ENTRIES PROVIDED:
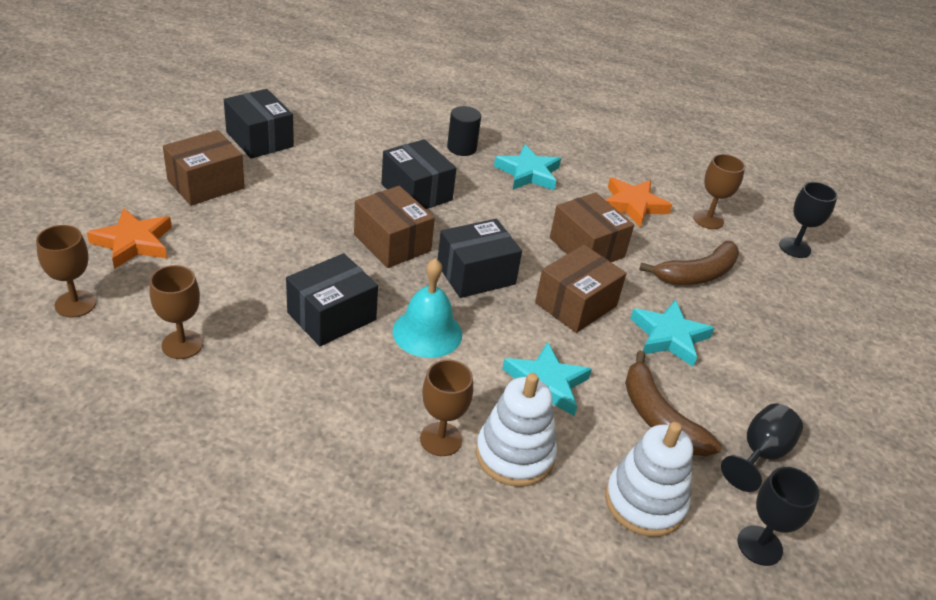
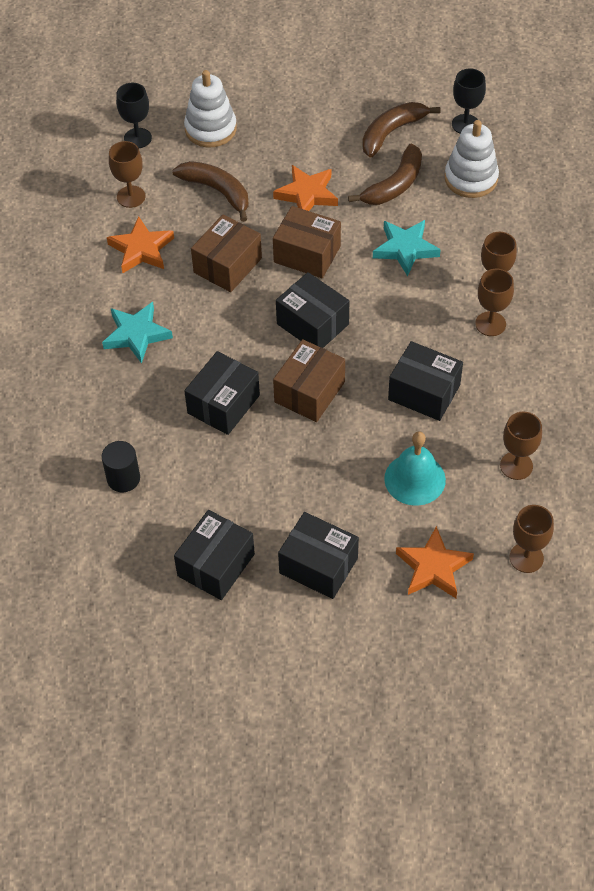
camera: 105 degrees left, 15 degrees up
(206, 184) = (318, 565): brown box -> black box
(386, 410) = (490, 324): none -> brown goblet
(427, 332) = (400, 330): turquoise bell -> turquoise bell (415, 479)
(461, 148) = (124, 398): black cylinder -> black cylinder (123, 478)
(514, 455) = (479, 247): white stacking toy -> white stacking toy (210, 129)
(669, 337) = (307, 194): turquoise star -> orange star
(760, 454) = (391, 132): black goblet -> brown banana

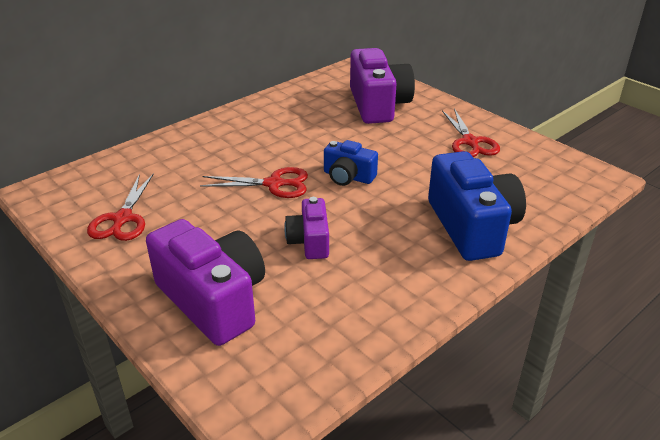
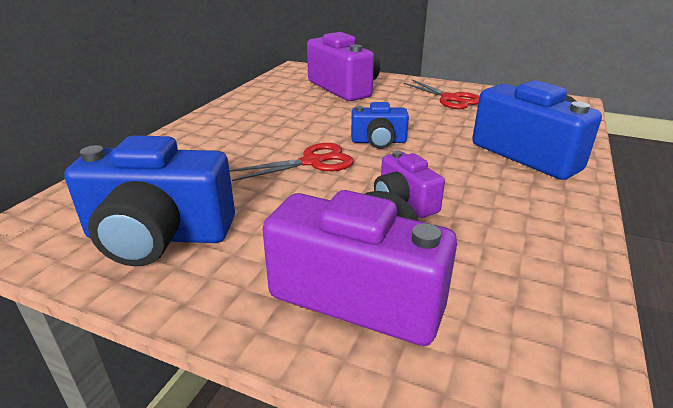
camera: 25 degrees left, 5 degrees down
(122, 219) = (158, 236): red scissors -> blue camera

EXERCISE REQUIREMENTS: By examining the material line by line, establish how many lines contain "black" and give only that number.

EXERCISE SOLUTION: 3